> **PROMPT**
Once the line holding "(770, 349) = (695, 487): grey drum -> none" is found, output it and all remaining lines of the data exactly, with every picture left out.

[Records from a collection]
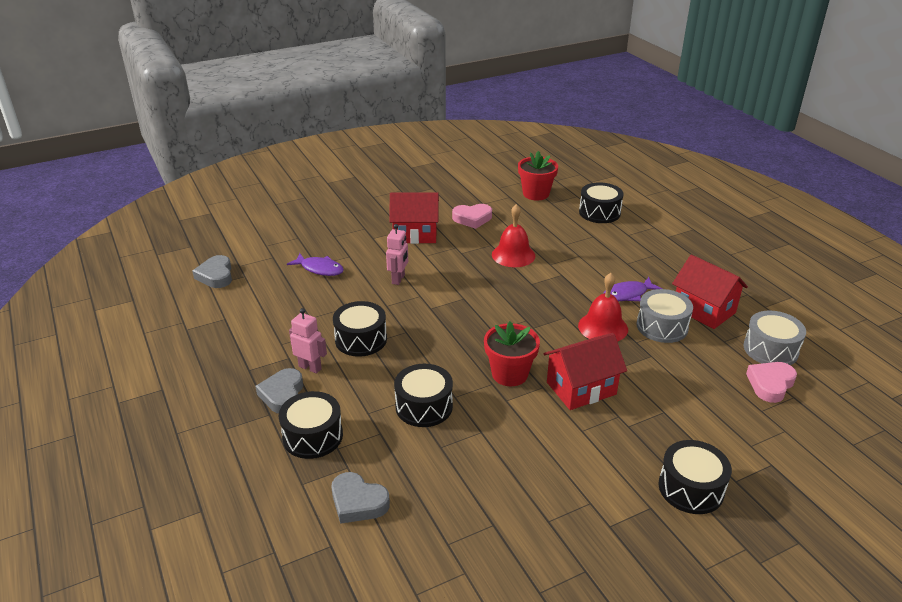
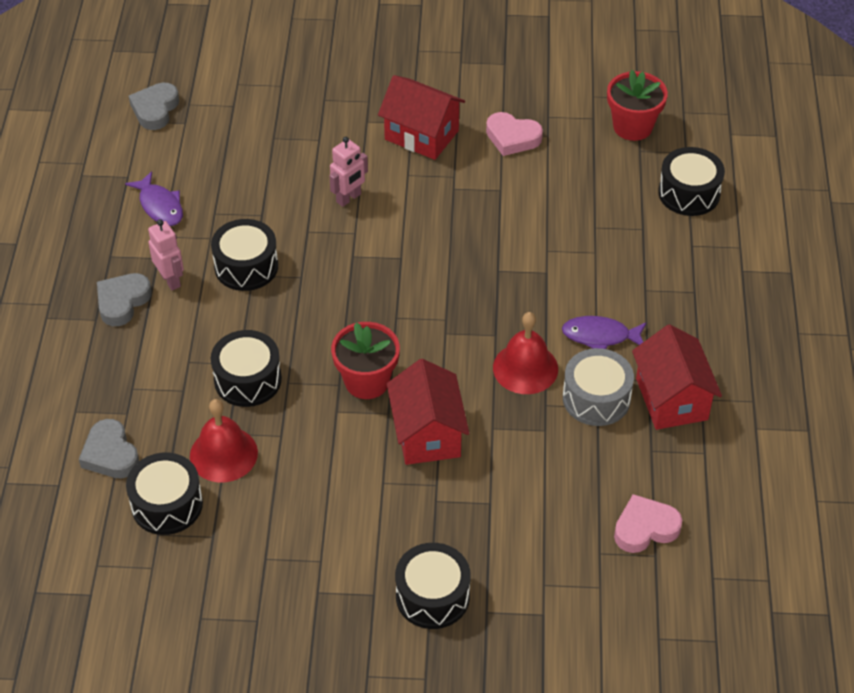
camera: 30 degrees right, 15 degrees up
(313, 436) = (118, 364): black drum -> black drum (167, 504)
(319, 269) = (272, 146): purple fish -> purple fish (160, 206)
(513, 255) = (513, 217): red bell -> red bell (223, 454)
(581, 388) = (427, 434): red house -> red house turned 75 degrees clockwise
(770, 349) = (695, 487): grey drum -> none

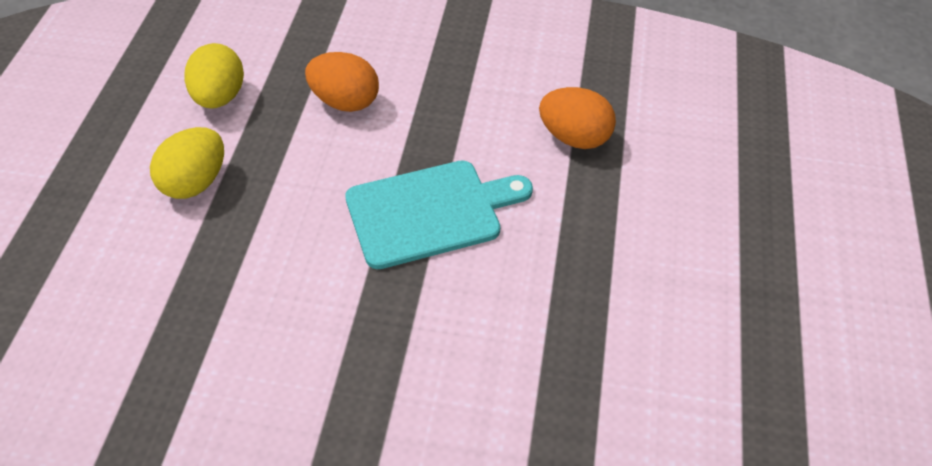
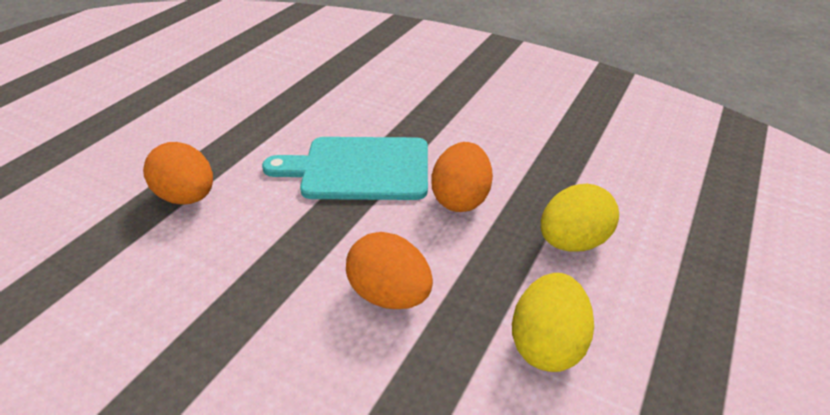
camera: 160 degrees left, 10 degrees down
(309, 202) = (460, 199): none -> orange egg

> **TASK RESPONSE**
(770, 349) = (695, 487): grey drum -> none

camera: 160 degrees left, 10 degrees down
(309, 202) = (460, 199): none -> orange egg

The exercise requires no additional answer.